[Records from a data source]
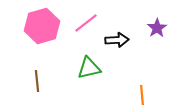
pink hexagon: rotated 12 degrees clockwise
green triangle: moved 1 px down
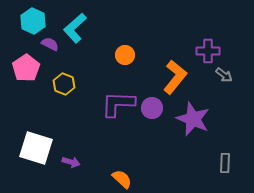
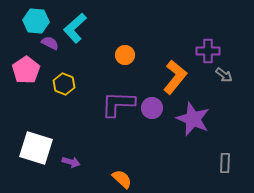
cyan hexagon: moved 3 px right; rotated 20 degrees counterclockwise
purple semicircle: moved 1 px up
pink pentagon: moved 2 px down
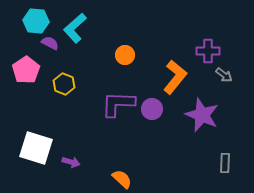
purple circle: moved 1 px down
purple star: moved 9 px right, 4 px up
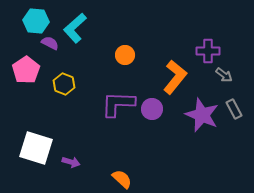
gray rectangle: moved 9 px right, 54 px up; rotated 30 degrees counterclockwise
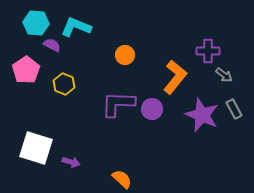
cyan hexagon: moved 2 px down
cyan L-shape: moved 1 px right, 1 px up; rotated 64 degrees clockwise
purple semicircle: moved 2 px right, 2 px down
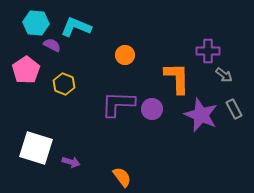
orange L-shape: moved 2 px right, 1 px down; rotated 40 degrees counterclockwise
purple star: moved 1 px left
orange semicircle: moved 2 px up; rotated 10 degrees clockwise
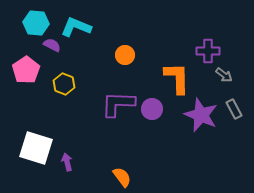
purple arrow: moved 4 px left; rotated 120 degrees counterclockwise
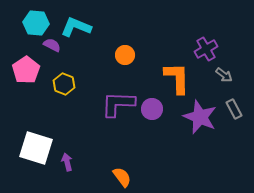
purple cross: moved 2 px left, 2 px up; rotated 30 degrees counterclockwise
purple star: moved 1 px left, 2 px down
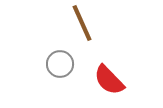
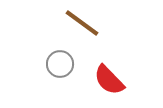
brown line: rotated 30 degrees counterclockwise
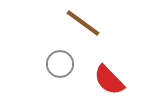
brown line: moved 1 px right
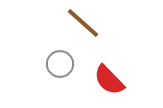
brown line: rotated 6 degrees clockwise
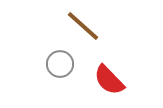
brown line: moved 3 px down
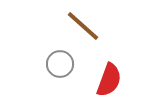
red semicircle: rotated 116 degrees counterclockwise
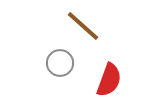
gray circle: moved 1 px up
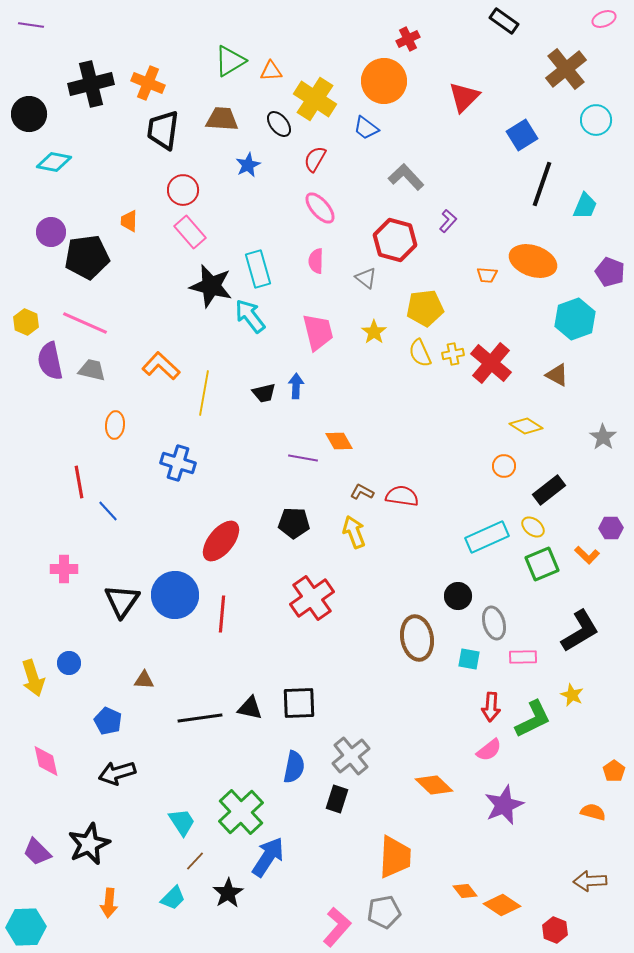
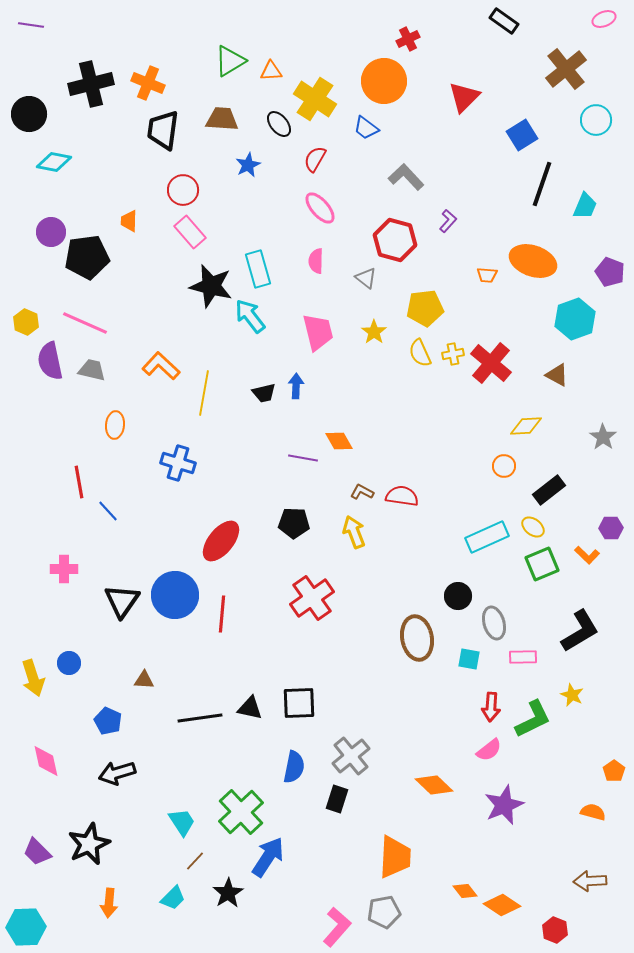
yellow diamond at (526, 426): rotated 36 degrees counterclockwise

■ **Job**
Rewrite the rows starting at the line containing "red semicircle: rotated" and ending at the end of the rows, replacing "counterclockwise" with "clockwise" and keeping everything else unchanged. Leave the picture lines out of your answer.

■ **Solution**
red semicircle: rotated 116 degrees clockwise
gray circle: moved 1 px up
yellow diamond at (526, 426): rotated 36 degrees clockwise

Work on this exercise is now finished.